PROBLEM DESCRIPTION
Wherever the word "black" shows up in the data, report the line it sits in.

Object matching data:
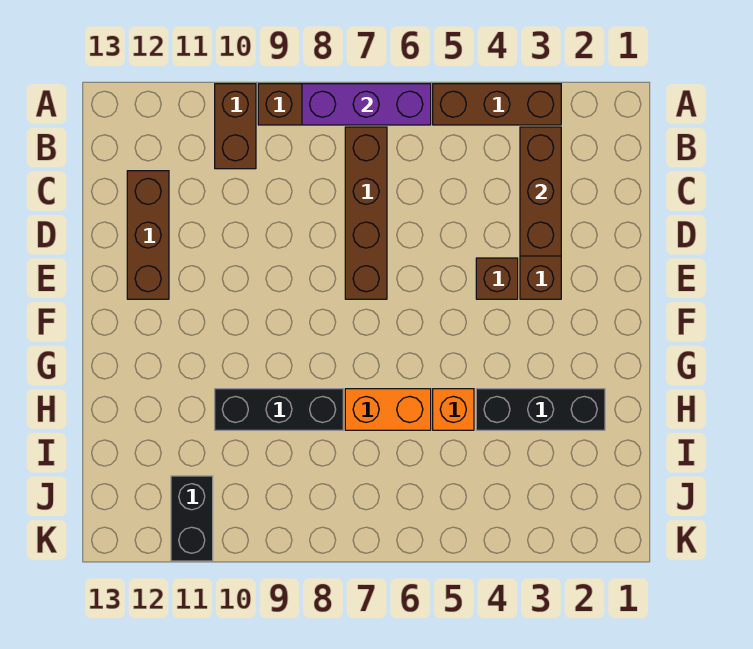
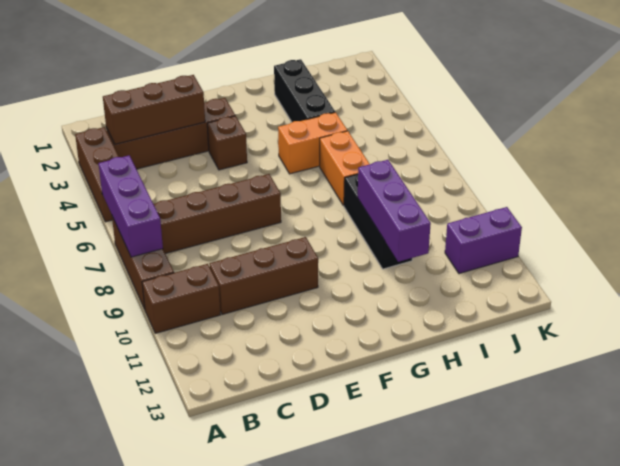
brown brick C12:E12 level 1 -> brown brick C10:E10 level 1
orange brick H5 level 1 -> orange brick G5:H5 level 1
none -> purple brick H9:H11 level 2
black brick J11:K11 level 1 -> purple brick J11:K11 level 1

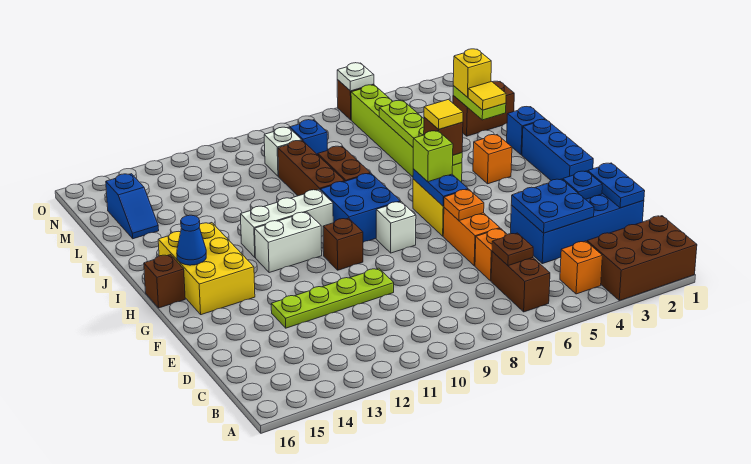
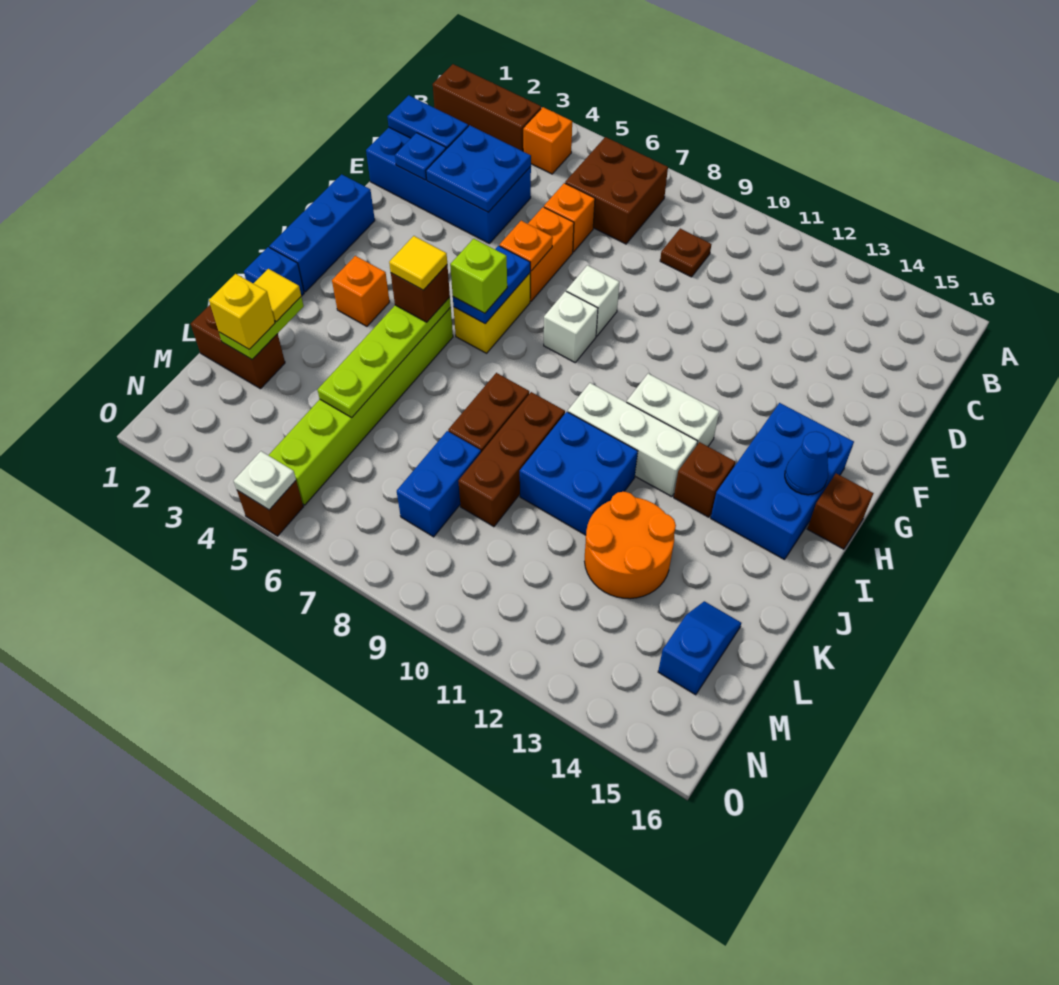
brown brick A1:B3 level 1 -> brown brick B1:B3 level 1
brown brick B6:C6 level 1 -> brown brick B6:C7 level 1
brown plate C6 level 2 -> brown plate C9 level 1
blue plate D1:E1 level 2 -> blue plate D1:D2 level 2
lime plate E10:E13 level 1 -> none
brown brick G10 level 1 -> brown brick I13 level 1
yellow brick G14:I15 level 1 -> blue brick G14:I15 level 1
blue brick H8:I9 level 1 -> blue brick J10:K11 level 1
none -> orange round brick K12:L13 level 1
blue brick M8 level 1 -> blue brick L8:M8 level 1
white brick M9 level 1 -> white brick F8 level 1

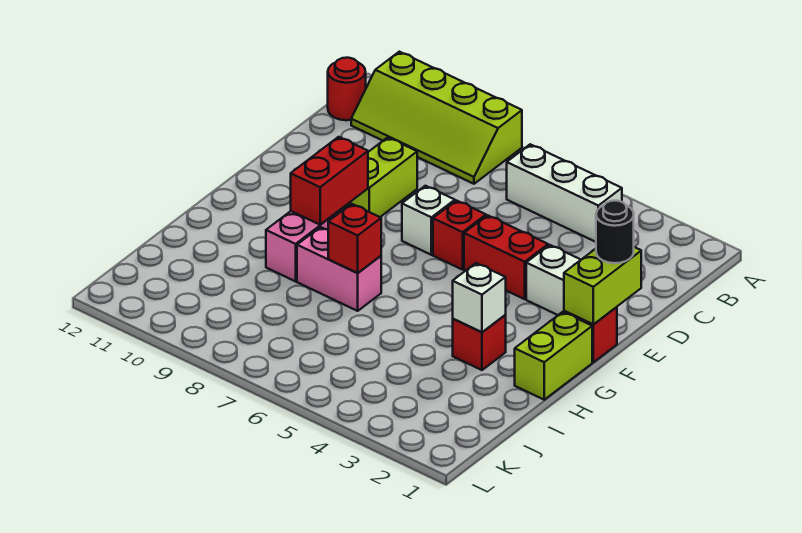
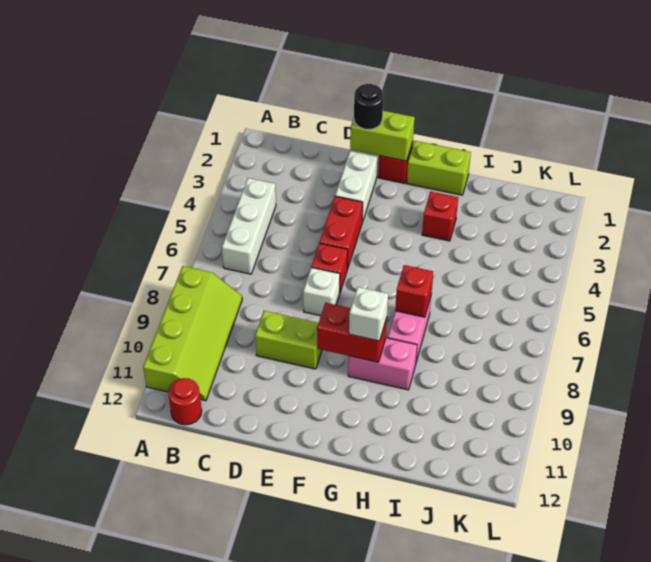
white brick H3 level 2 -> white brick G9 level 3

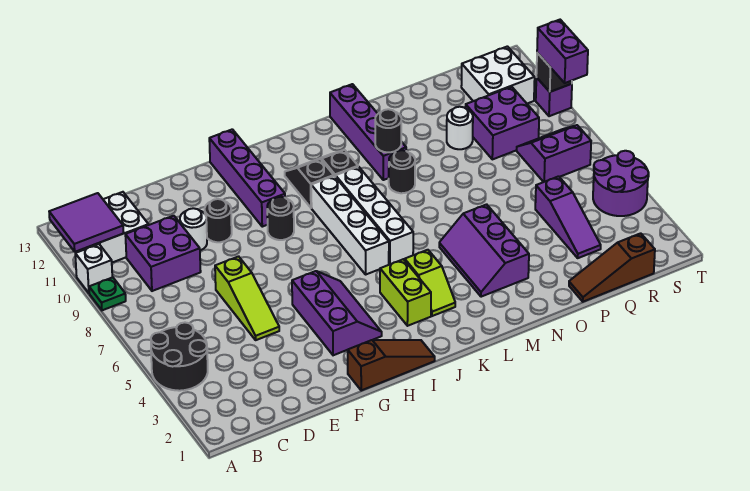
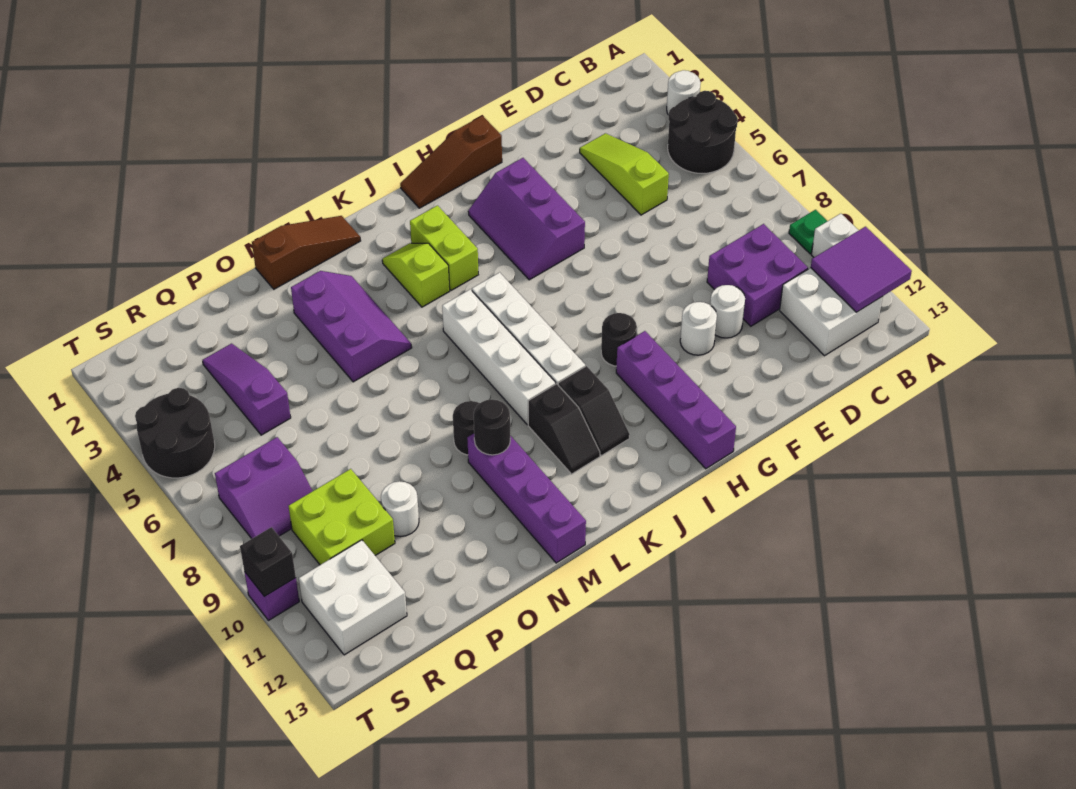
none -> white round brick A3 level 1
lime slope E5:E7 level 1 top 7 -> lime slope D3:D5 level 1 top 5
black round brick F10 level 1 -> white round brick F10 level 1
brown slope P1:R1 level 1 top R -> brown slope L1:N1 level 1 top N
purple brick Q9:R10 level 1 -> lime brick Q9:R10 level 1
purple round brick S4:T5 level 1 -> black round brick S4:T5 level 1
purple brick T9:T10 level 3 -> none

ANSWER TO THE EXERCISE
black brick J11:K11 level 1 -> purple brick J11:K11 level 1
black round brick F10 level 1 -> white round brick F10 level 1
purple round brick S4:T5 level 1 -> black round brick S4:T5 level 1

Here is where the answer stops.